▸ WHAT THE EXERCISE ASKS
Begin at the line containing "(88, 516) = (229, 163): grey" and reproduce every line through the end of the entries below. Nothing else should appear.

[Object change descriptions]
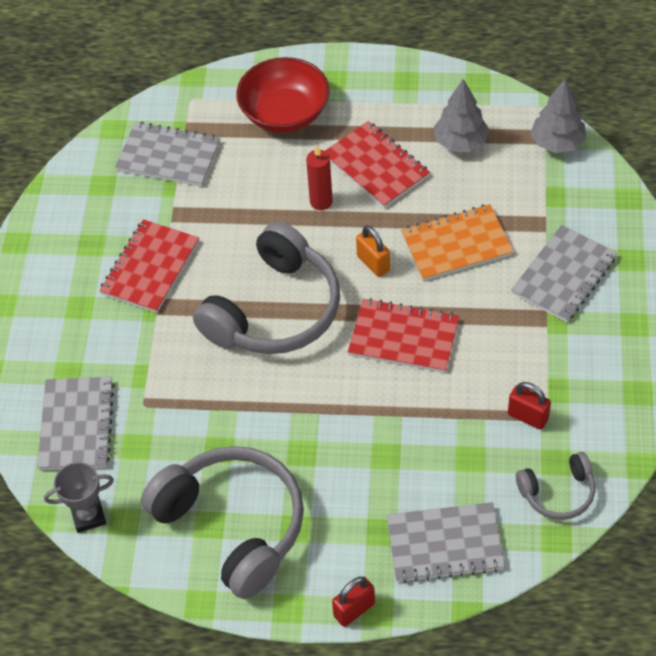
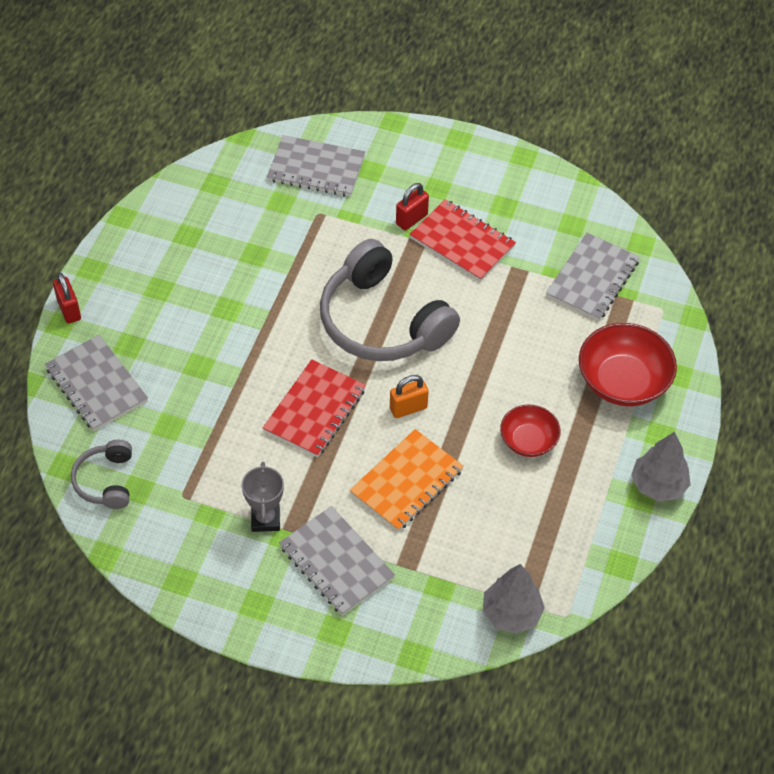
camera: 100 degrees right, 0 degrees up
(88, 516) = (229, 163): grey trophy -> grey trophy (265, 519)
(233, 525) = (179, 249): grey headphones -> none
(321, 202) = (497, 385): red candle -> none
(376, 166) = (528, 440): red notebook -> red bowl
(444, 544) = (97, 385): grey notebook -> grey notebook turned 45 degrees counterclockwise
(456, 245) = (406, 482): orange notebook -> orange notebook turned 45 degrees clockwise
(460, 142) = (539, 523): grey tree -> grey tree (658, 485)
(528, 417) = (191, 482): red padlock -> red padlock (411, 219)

▸ SOLUTION FOR THIS EXERCISE
(88, 516) = (229, 163): grey trophy -> grey trophy (265, 519)
(233, 525) = (179, 249): grey headphones -> none
(321, 202) = (497, 385): red candle -> none
(376, 166) = (528, 440): red notebook -> red bowl
(444, 544) = (97, 385): grey notebook -> grey notebook turned 45 degrees counterclockwise
(456, 245) = (406, 482): orange notebook -> orange notebook turned 45 degrees clockwise
(460, 142) = (539, 523): grey tree -> grey tree (658, 485)
(528, 417) = (191, 482): red padlock -> red padlock (411, 219)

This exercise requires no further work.